(Beginning of Provided material)
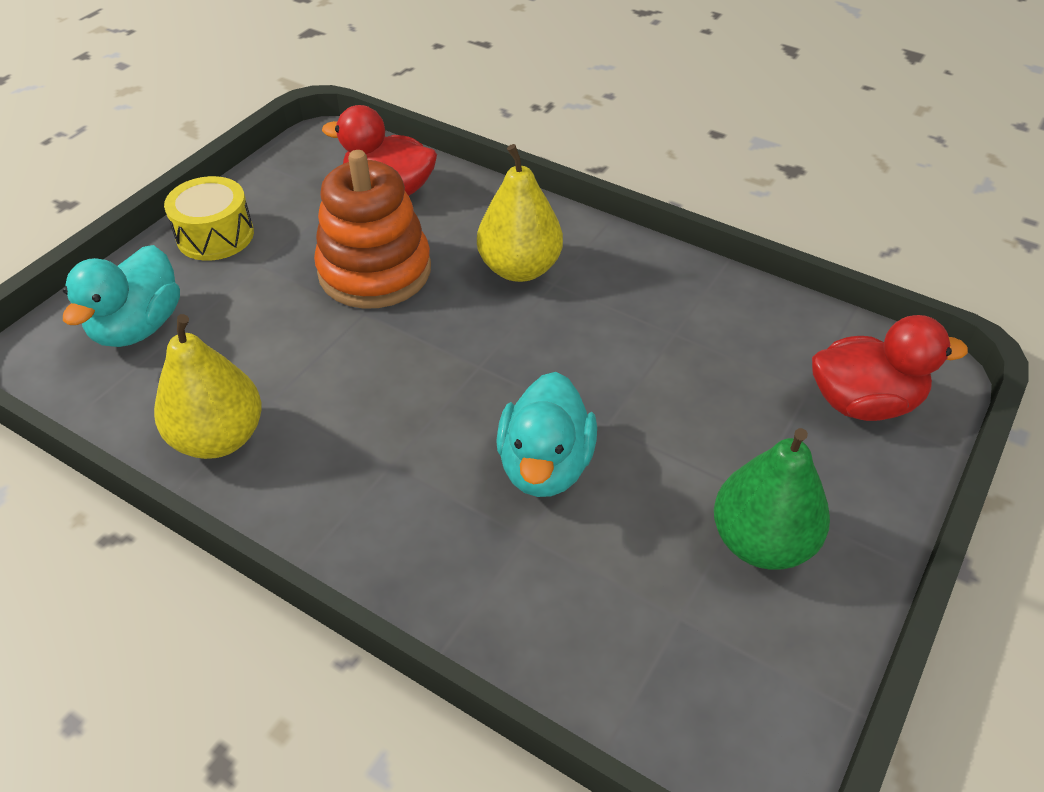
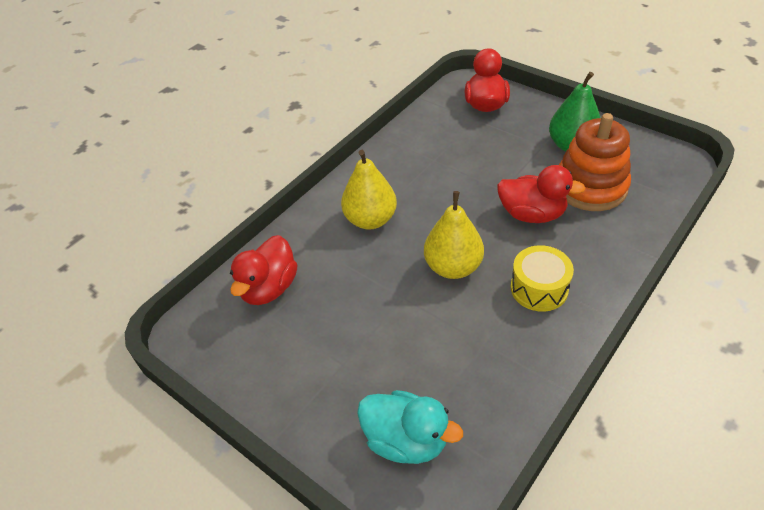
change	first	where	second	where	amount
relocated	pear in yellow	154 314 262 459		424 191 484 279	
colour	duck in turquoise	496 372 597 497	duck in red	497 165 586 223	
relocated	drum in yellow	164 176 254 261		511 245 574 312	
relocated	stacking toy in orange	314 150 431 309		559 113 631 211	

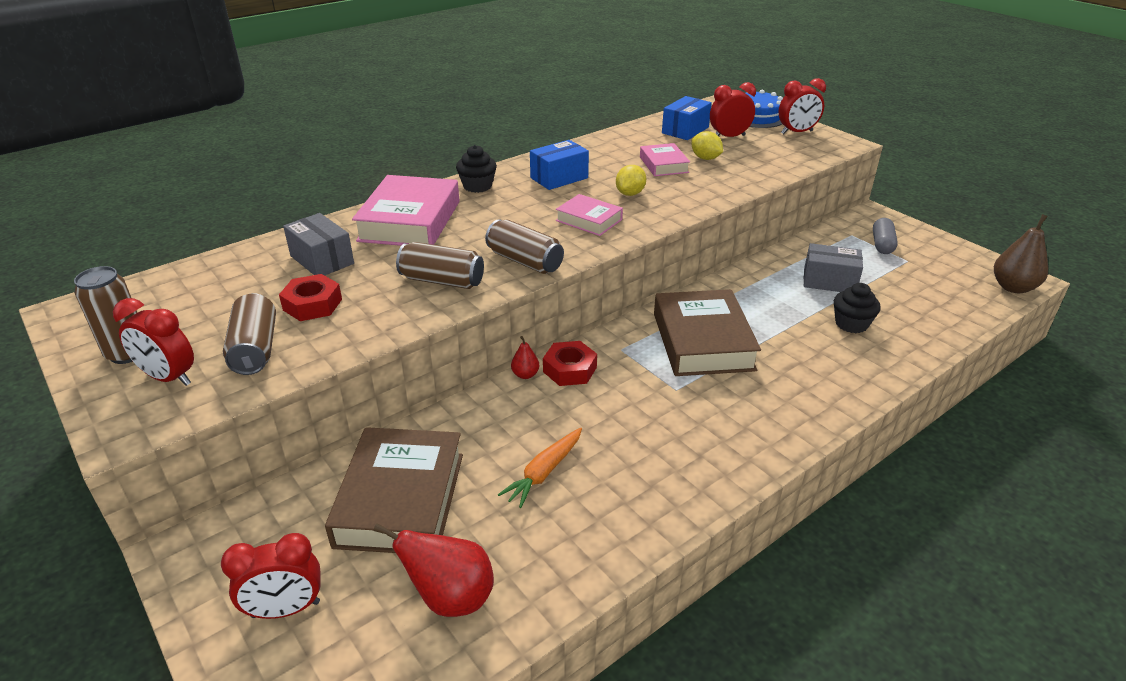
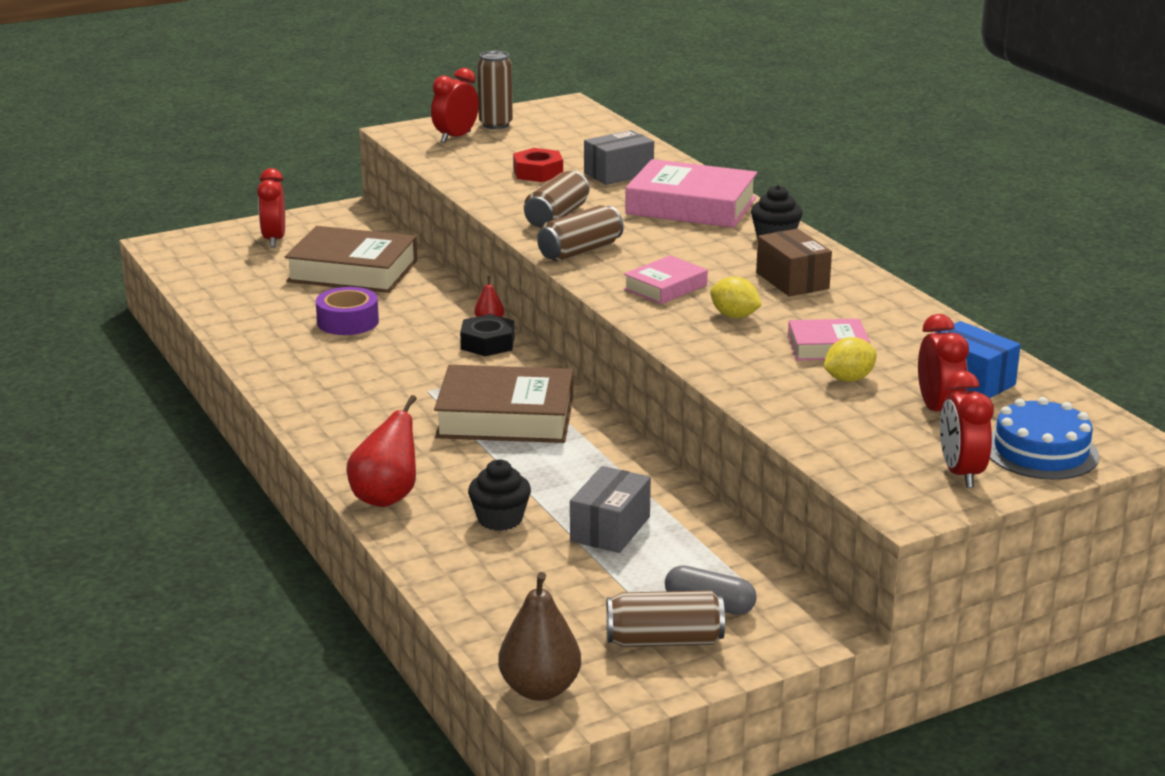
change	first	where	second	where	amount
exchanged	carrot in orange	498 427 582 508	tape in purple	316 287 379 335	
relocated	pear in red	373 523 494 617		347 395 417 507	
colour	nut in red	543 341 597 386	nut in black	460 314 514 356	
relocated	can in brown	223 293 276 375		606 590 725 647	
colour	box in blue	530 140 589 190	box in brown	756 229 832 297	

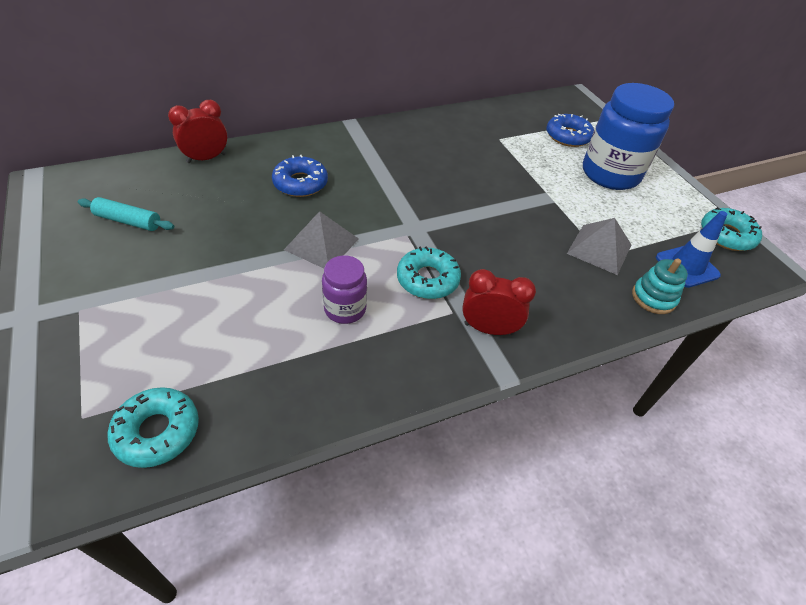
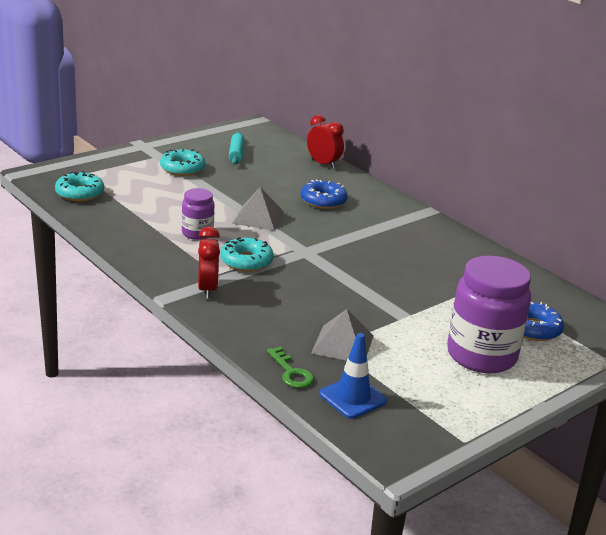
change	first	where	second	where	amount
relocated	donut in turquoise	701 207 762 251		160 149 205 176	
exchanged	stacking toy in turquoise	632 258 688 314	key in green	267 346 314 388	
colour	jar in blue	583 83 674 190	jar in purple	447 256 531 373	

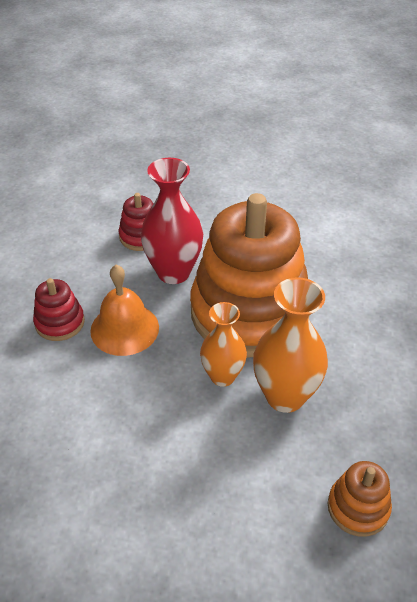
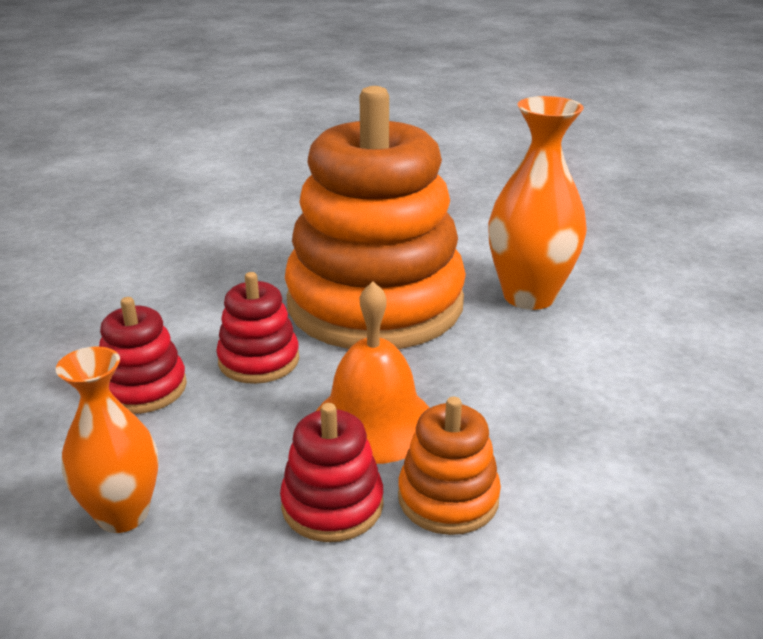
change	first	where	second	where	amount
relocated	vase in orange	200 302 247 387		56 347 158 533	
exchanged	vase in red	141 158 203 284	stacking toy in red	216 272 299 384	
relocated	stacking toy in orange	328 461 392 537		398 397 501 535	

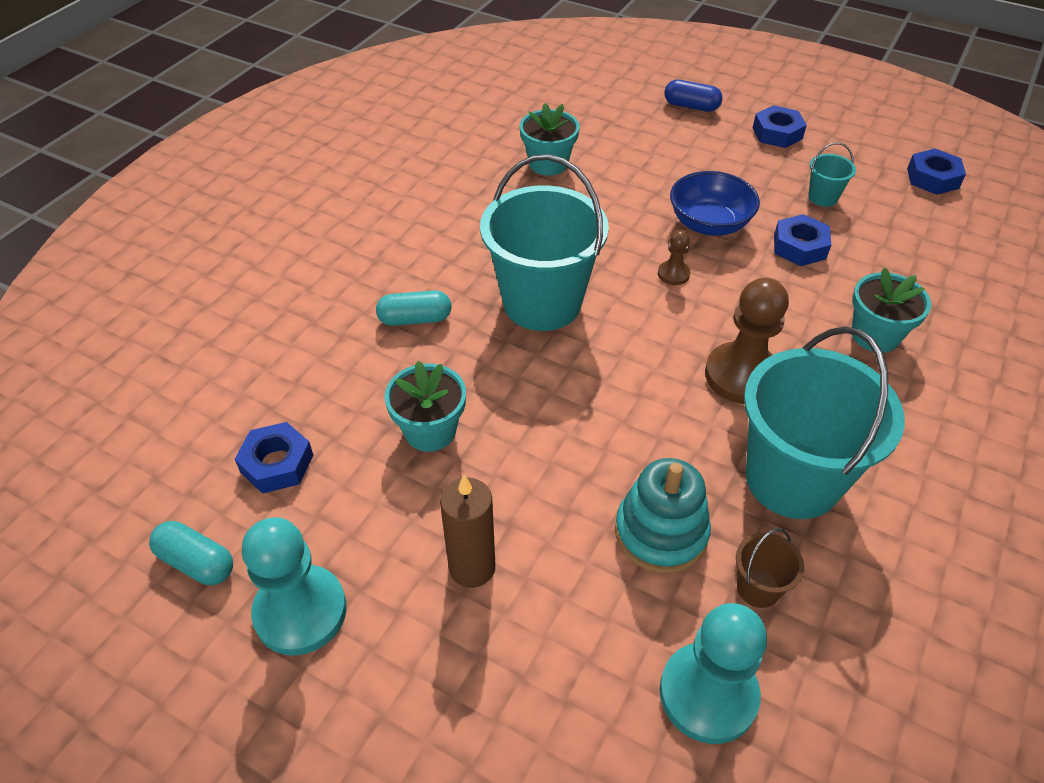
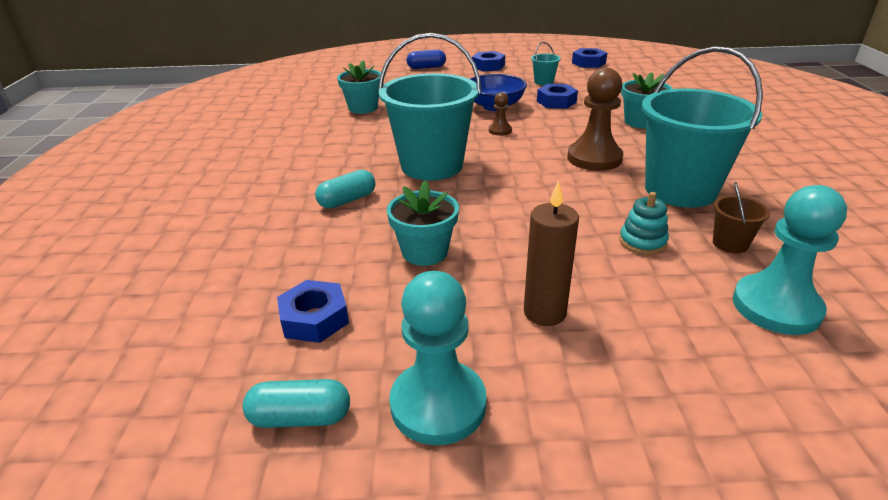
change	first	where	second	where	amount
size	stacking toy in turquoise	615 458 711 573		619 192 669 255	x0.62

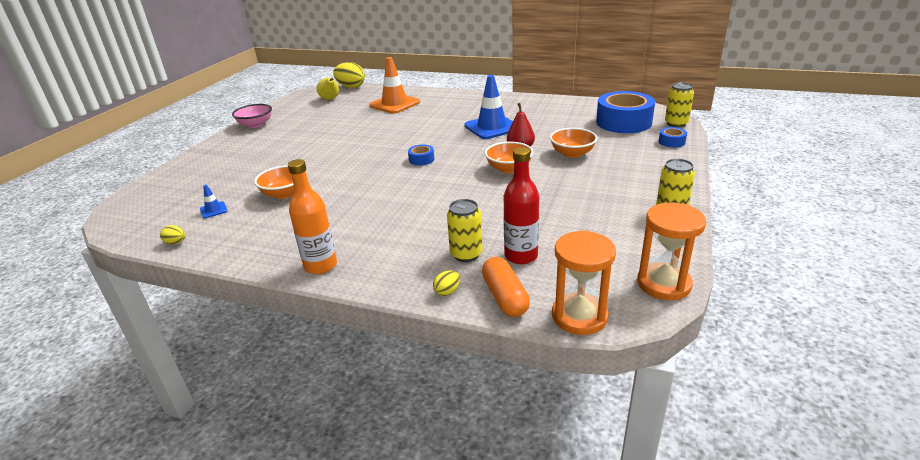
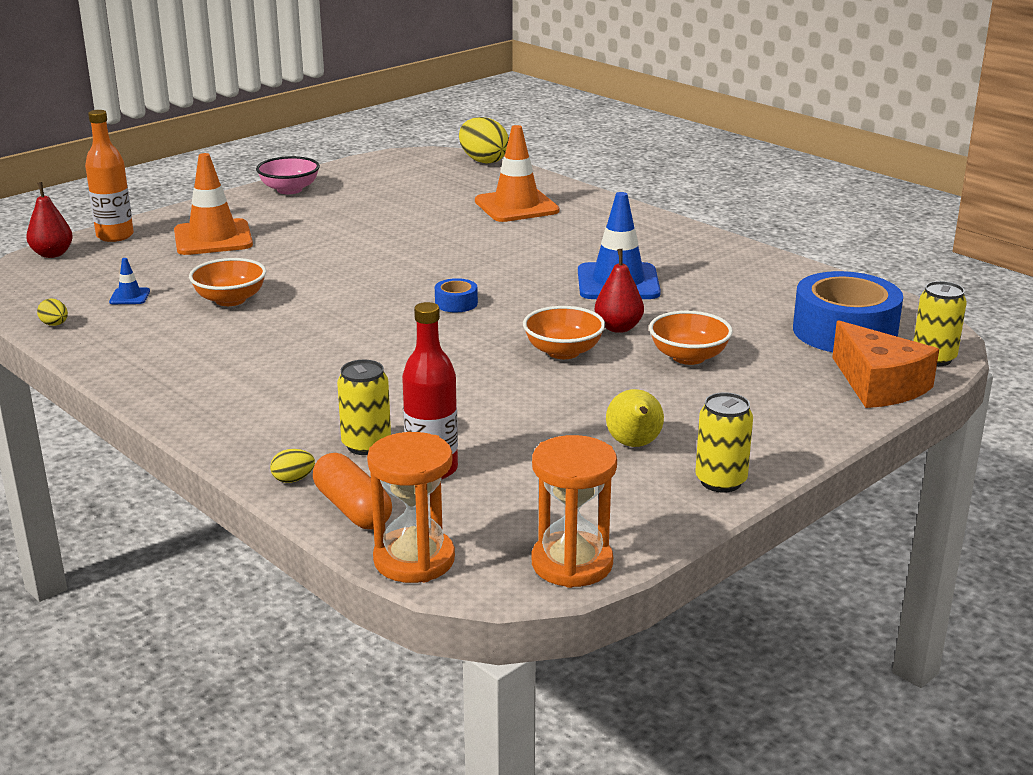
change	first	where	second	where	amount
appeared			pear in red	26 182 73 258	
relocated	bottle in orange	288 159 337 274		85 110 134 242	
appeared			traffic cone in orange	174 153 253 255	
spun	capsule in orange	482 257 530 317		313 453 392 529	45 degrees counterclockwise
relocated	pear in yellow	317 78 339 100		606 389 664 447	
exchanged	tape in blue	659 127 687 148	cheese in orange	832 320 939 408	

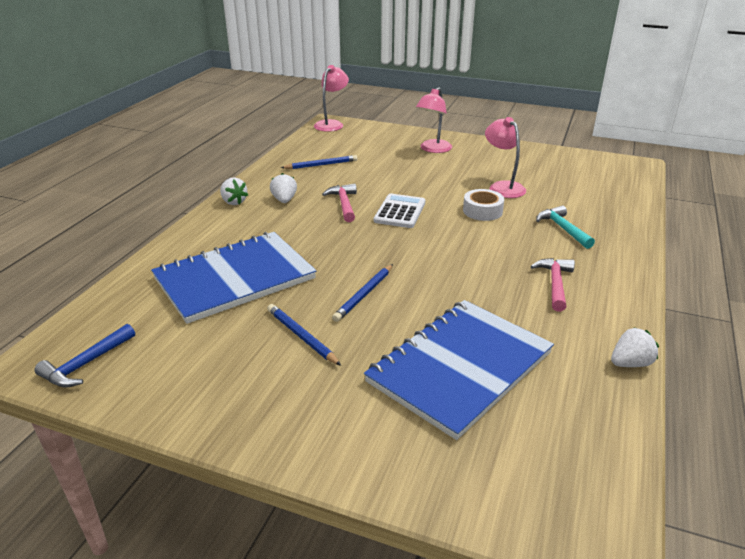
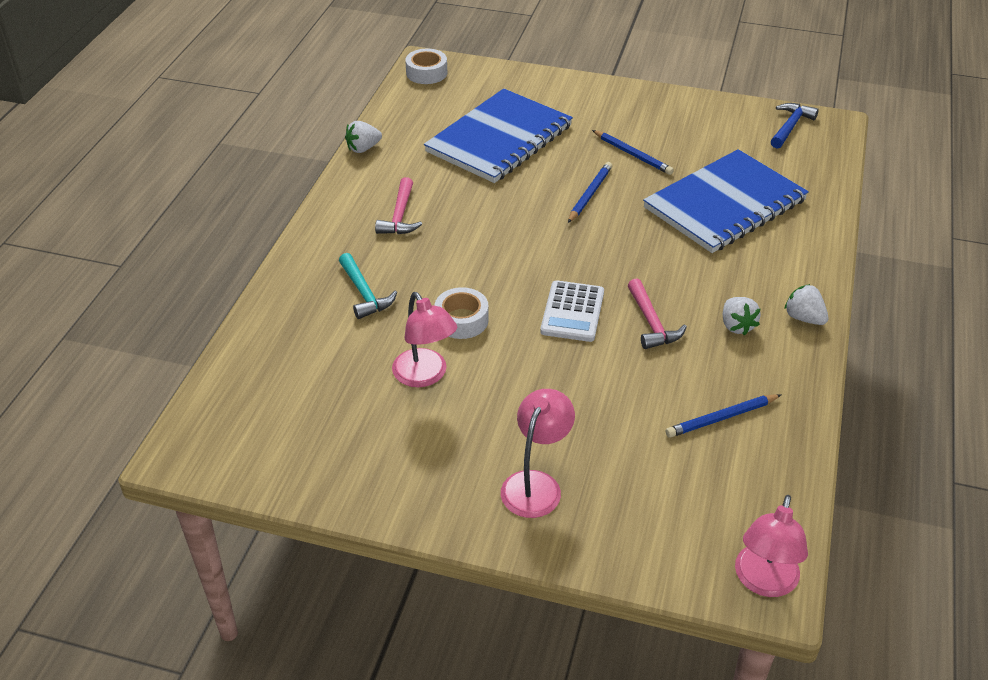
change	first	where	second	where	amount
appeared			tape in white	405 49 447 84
(End of Provided material)
_Prompt_
Would you please write out the entries in full, exactly as they read, but without pictures?

_Answer box_
change	first	where	second	where	amount
relocated	pear in yellow	154 314 262 459		424 191 484 279	
colour	duck in turquoise	496 372 597 497	duck in red	497 165 586 223	
relocated	drum in yellow	164 176 254 261		511 245 574 312	
relocated	stacking toy in orange	314 150 431 309		559 113 631 211	

change	first	where	second	where	amount
exchanged	carrot in orange	498 427 582 508	tape in purple	316 287 379 335	
relocated	pear in red	373 523 494 617		347 395 417 507	
colour	nut in red	543 341 597 386	nut in black	460 314 514 356	
relocated	can in brown	223 293 276 375		606 590 725 647	
colour	box in blue	530 140 589 190	box in brown	756 229 832 297	

change	first	where	second	where	amount
relocated	donut in turquoise	701 207 762 251		160 149 205 176	
exchanged	stacking toy in turquoise	632 258 688 314	key in green	267 346 314 388	
colour	jar in blue	583 83 674 190	jar in purple	447 256 531 373	

change	first	where	second	where	amount
relocated	vase in orange	200 302 247 387		56 347 158 533	
exchanged	vase in red	141 158 203 284	stacking toy in red	216 272 299 384	
relocated	stacking toy in orange	328 461 392 537		398 397 501 535	

change	first	where	second	where	amount
size	stacking toy in turquoise	615 458 711 573		619 192 669 255	x0.62

change	first	where	second	where	amount
appeared			pear in red	26 182 73 258	
relocated	bottle in orange	288 159 337 274		85 110 134 242	
appeared			traffic cone in orange	174 153 253 255	
spun	capsule in orange	482 257 530 317		313 453 392 529	45 degrees counterclockwise
relocated	pear in yellow	317 78 339 100		606 389 664 447	
exchanged	tape in blue	659 127 687 148	cheese in orange	832 320 939 408	

change	first	where	second	where	amount
appeared			tape in white	405 49 447 84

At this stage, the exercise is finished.